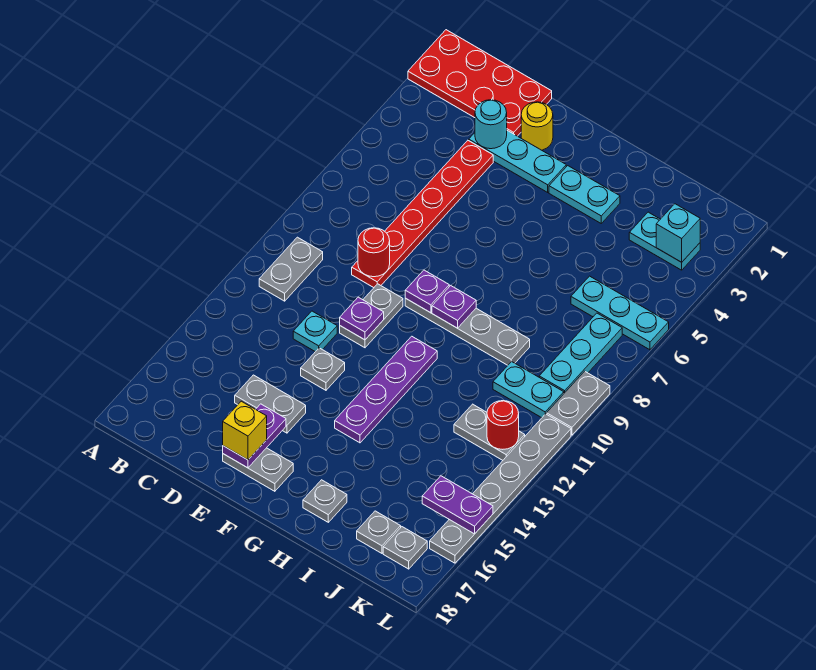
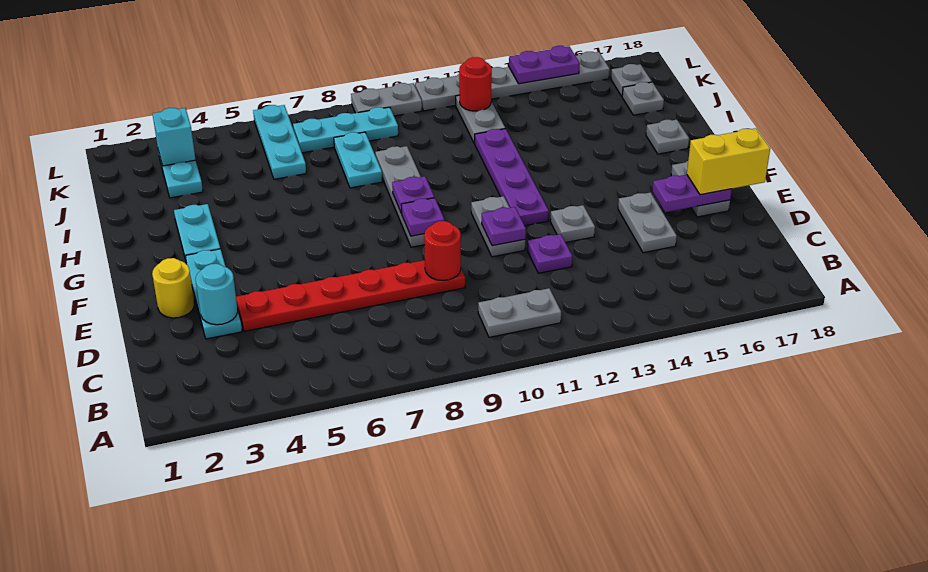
red plate A1:D2 level 1 -> none
cyan plate D12 level 1 -> purple plate D12 level 1
grey plate E10:E11 level 1 -> grey plate E11:F11 level 1
yellow brick E17 level 3 -> yellow brick E17:E18 level 3
purple plate G11:G14 level 1 -> purple plate F12:I12 level 1
cyan plate J10:K10 level 1 -> cyan plate I8:J8 level 1
purple plate K15:L15 level 2 -> purple plate L14:L15 level 2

------------------------------------------------------------------------

REQUIREMENT → The answer must consist of each line from the data that includes the string "purple".

RESPONSE →
cyan plate D12 level 1 -> purple plate D12 level 1
purple plate G11:G14 level 1 -> purple plate F12:I12 level 1
purple plate K15:L15 level 2 -> purple plate L14:L15 level 2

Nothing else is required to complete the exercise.